PROBLEM TO WORK ON -> Write out, exactly and in full, the records given below, but not their pictures.

SOURCE MATERIAL Start Marker

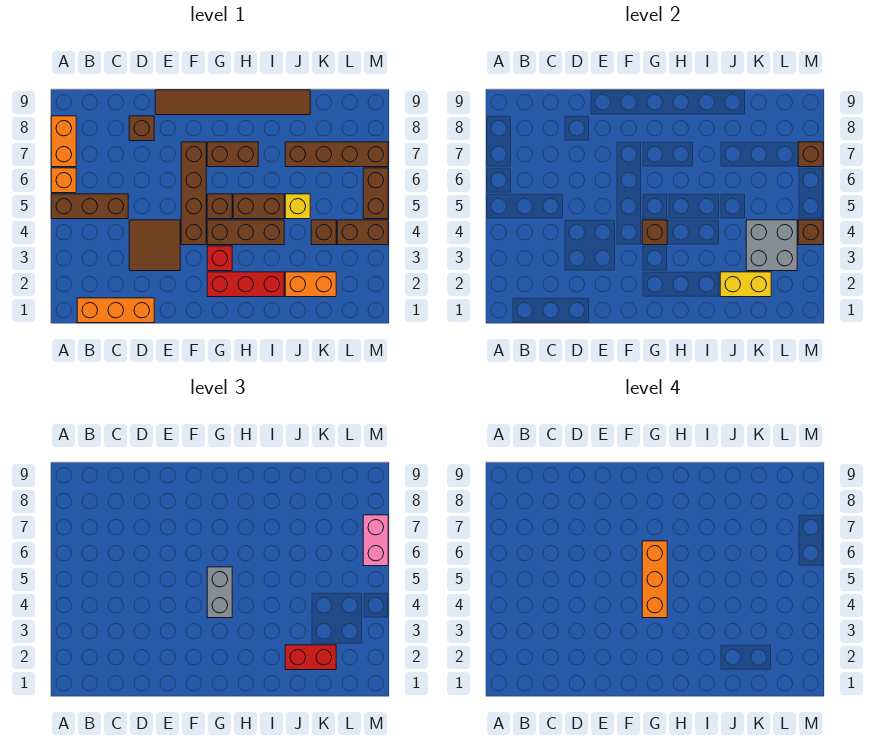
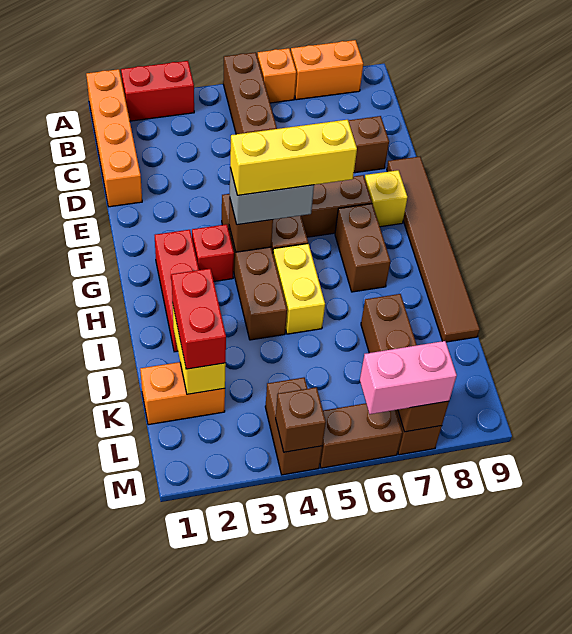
none -> red brick A2:A3 level 1
orange brick B1:D1 level 1 -> orange brick A1:D1 level 1
brown tile D3:E4 level 1 -> none
orange brick G4:G6 level 4 -> yellow brick G4:G6 level 4
brown brick H5:I5 level 1 -> yellow brick H5:I5 level 1
orange brick J2:K2 level 1 -> orange brick K1:K2 level 1
yellow brick J5 level 1 -> yellow brick F8 level 1
grey brick K3:L4 level 2 -> none
brown brick K4 level 1 -> none

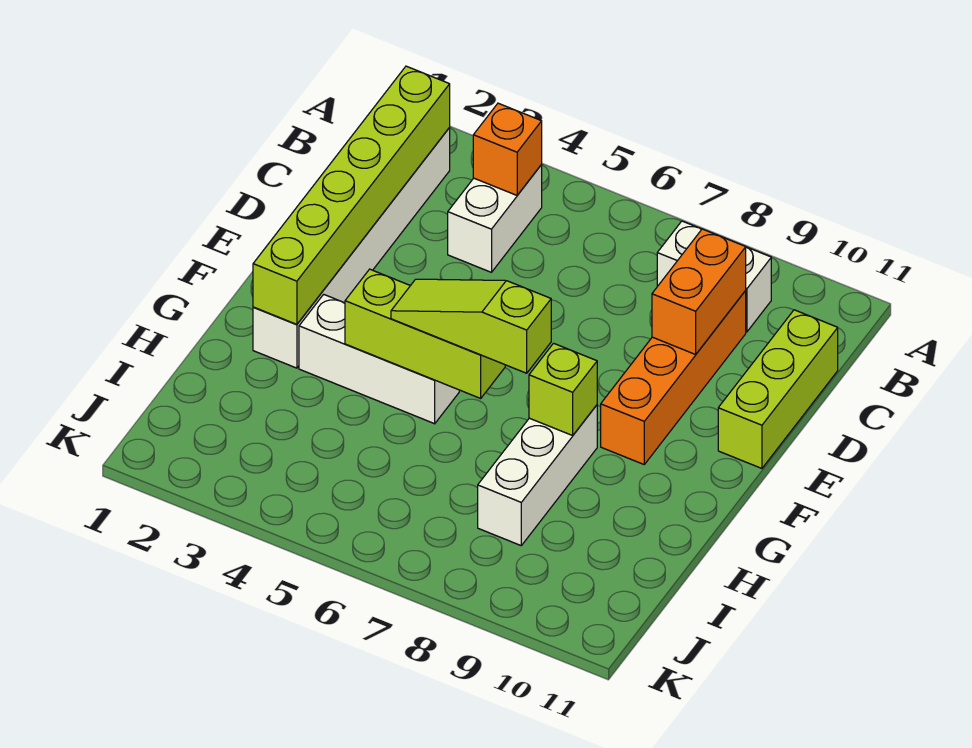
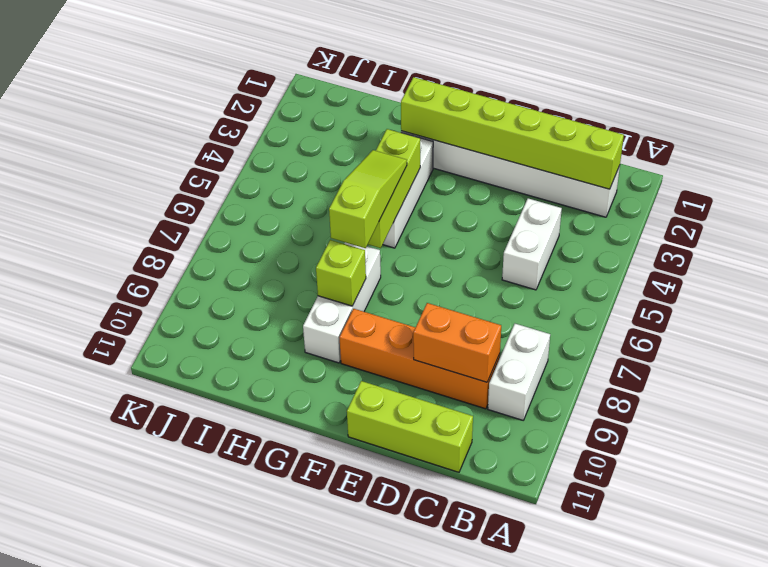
white brick B4:C4 level 1 -> white brick C4:C5 level 1
orange brick B4 level 2 -> none
white brick G8:I8 level 1 -> white brick G7:G9 level 1

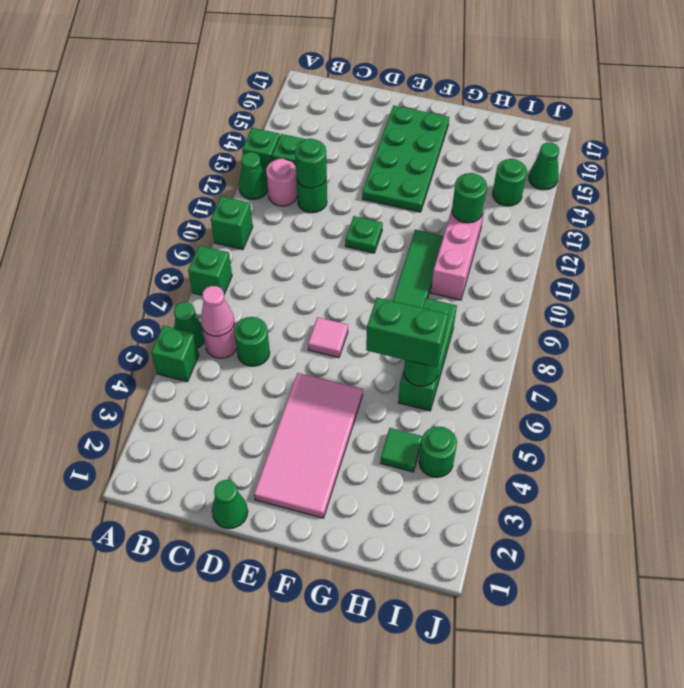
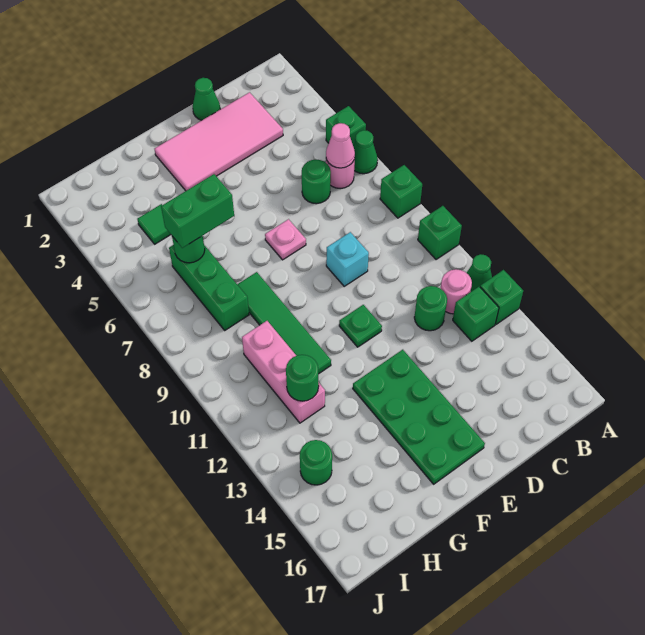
green round brick C12 level 2 -> none
none -> cyan brick D9 level 1
pink tile E2:F5 level 1 -> pink tile C2:F3 level 1
pink tile E7 level 1 -> pink plate E7 level 1
green round brick I4 level 1 -> none
green cone J15 level 1 -> none

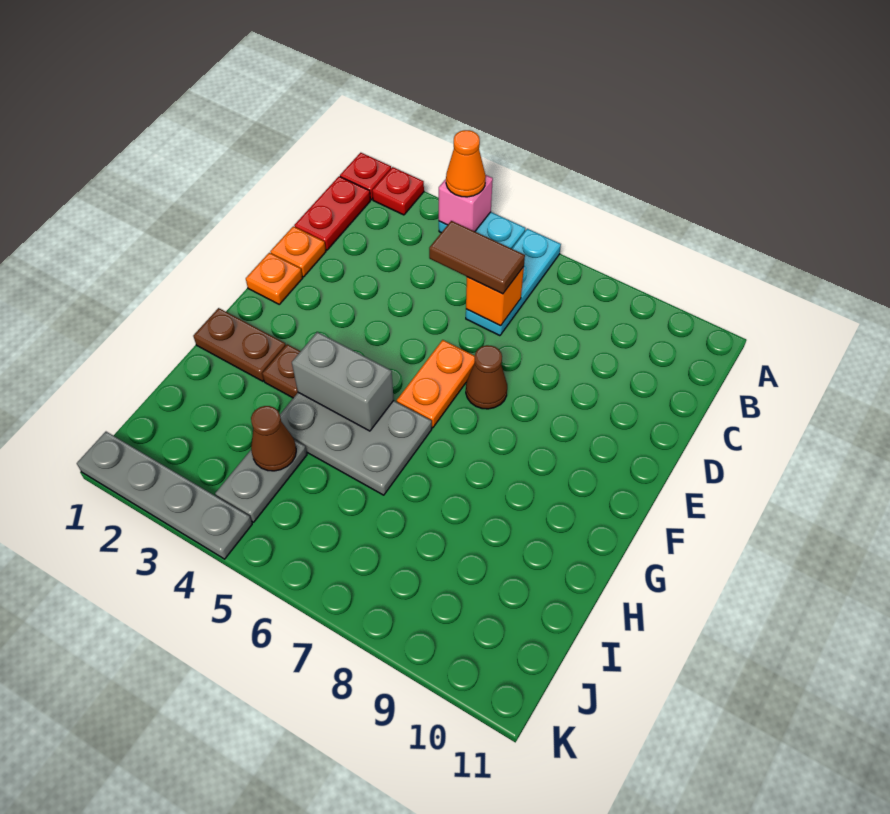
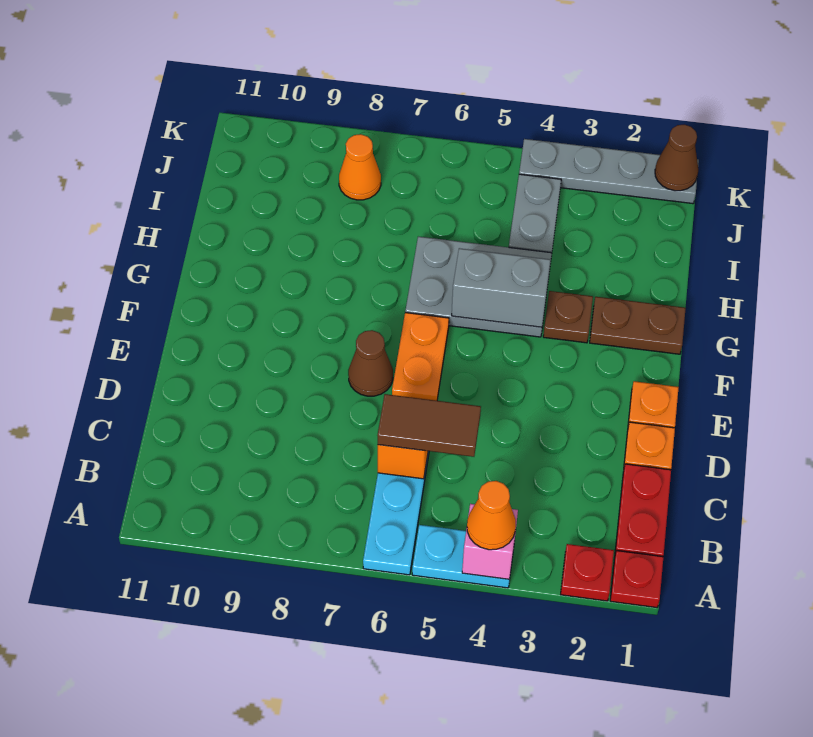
brown cone I4 level 2 -> brown cone K1 level 2
none -> orange cone J8 level 1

SOURCE MATERIAL End Marker

EXERCISE ANSWER ->
none -> red brick A2:A3 level 1
orange brick B1:D1 level 1 -> orange brick A1:D1 level 1
brown tile D3:E4 level 1 -> none
orange brick G4:G6 level 4 -> yellow brick G4:G6 level 4
brown brick H5:I5 level 1 -> yellow brick H5:I5 level 1
orange brick J2:K2 level 1 -> orange brick K1:K2 level 1
yellow brick J5 level 1 -> yellow brick F8 level 1
grey brick K3:L4 level 2 -> none
brown brick K4 level 1 -> none

white brick B4:C4 level 1 -> white brick C4:C5 level 1
orange brick B4 level 2 -> none
white brick G8:I8 level 1 -> white brick G7:G9 level 1

green round brick C12 level 2 -> none
none -> cyan brick D9 level 1
pink tile E2:F5 level 1 -> pink tile C2:F3 level 1
pink tile E7 level 1 -> pink plate E7 level 1
green round brick I4 level 1 -> none
green cone J15 level 1 -> none

brown cone I4 level 2 -> brown cone K1 level 2
none -> orange cone J8 level 1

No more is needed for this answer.